### Your assignment
Nothing in the data may be altered; restate all of it exactly.

Stored entries:
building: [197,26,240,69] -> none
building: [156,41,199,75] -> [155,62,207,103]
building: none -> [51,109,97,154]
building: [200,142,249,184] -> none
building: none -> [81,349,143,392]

### Written solution
building: [197,26,240,69] -> none
building: [156,41,199,75] -> [155,62,207,103]
building: none -> [51,109,97,154]
building: [200,142,249,184] -> none
building: none -> [81,349,143,392]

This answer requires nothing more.